- [Work instruction]
Transcribe exactly each line of the entries, from the opening line to the line with "prize cup (orange) 399, 183, 462, 287", with both of those lines included.
=== Section Start ===
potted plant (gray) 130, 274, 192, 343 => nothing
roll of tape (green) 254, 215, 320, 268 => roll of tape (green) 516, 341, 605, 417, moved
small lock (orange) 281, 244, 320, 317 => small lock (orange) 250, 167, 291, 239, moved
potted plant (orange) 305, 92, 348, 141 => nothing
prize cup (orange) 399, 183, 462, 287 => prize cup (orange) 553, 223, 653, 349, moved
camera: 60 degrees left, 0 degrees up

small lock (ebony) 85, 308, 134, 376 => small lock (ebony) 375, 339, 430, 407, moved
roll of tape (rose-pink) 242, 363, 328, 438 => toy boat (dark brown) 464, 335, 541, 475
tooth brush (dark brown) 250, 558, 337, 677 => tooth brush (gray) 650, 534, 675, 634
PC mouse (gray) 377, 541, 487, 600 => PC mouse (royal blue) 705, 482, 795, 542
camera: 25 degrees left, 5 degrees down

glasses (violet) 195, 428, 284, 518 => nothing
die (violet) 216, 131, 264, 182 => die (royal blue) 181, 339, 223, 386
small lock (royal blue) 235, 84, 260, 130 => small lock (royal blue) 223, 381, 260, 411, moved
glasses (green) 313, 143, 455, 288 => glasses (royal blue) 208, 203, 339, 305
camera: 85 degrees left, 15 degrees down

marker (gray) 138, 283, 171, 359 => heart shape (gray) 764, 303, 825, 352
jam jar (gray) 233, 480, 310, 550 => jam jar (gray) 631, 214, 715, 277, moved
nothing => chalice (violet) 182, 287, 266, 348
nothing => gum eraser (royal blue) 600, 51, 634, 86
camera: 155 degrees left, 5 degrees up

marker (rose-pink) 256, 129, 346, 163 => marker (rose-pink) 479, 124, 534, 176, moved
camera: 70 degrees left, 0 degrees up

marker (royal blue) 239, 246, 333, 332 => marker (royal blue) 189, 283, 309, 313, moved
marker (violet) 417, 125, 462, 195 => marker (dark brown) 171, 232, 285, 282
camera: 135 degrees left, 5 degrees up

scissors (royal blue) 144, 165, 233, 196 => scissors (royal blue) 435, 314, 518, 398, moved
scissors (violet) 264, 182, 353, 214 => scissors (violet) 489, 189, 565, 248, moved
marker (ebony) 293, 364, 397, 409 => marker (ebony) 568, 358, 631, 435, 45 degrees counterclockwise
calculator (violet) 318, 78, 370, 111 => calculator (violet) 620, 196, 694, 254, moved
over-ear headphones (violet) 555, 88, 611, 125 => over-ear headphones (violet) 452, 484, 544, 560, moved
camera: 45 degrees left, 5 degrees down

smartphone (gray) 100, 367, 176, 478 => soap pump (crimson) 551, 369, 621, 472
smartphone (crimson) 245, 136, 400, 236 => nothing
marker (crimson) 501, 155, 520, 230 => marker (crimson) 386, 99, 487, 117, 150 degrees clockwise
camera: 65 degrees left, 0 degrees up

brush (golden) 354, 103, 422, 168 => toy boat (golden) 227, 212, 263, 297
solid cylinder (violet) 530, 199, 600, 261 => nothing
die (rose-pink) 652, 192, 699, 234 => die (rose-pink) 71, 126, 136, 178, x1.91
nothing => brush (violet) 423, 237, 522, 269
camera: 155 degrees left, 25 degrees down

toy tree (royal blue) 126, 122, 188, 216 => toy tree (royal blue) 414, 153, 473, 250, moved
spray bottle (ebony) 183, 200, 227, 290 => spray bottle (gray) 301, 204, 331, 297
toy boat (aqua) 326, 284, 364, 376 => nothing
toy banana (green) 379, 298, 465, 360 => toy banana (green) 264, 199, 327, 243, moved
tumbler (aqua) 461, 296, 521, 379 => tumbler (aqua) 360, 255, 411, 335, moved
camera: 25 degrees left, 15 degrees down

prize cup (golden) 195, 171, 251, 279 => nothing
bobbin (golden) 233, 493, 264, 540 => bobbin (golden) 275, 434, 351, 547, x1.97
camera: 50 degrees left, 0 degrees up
=== Section End ===
- [Response to the task]
potted plant (gray) 130, 274, 192, 343 => nothing
roll of tape (green) 254, 215, 320, 268 => roll of tape (green) 516, 341, 605, 417, moved
small lock (orange) 281, 244, 320, 317 => small lock (orange) 250, 167, 291, 239, moved
potted plant (orange) 305, 92, 348, 141 => nothing
prize cup (orange) 399, 183, 462, 287 => prize cup (orange) 553, 223, 653, 349, moved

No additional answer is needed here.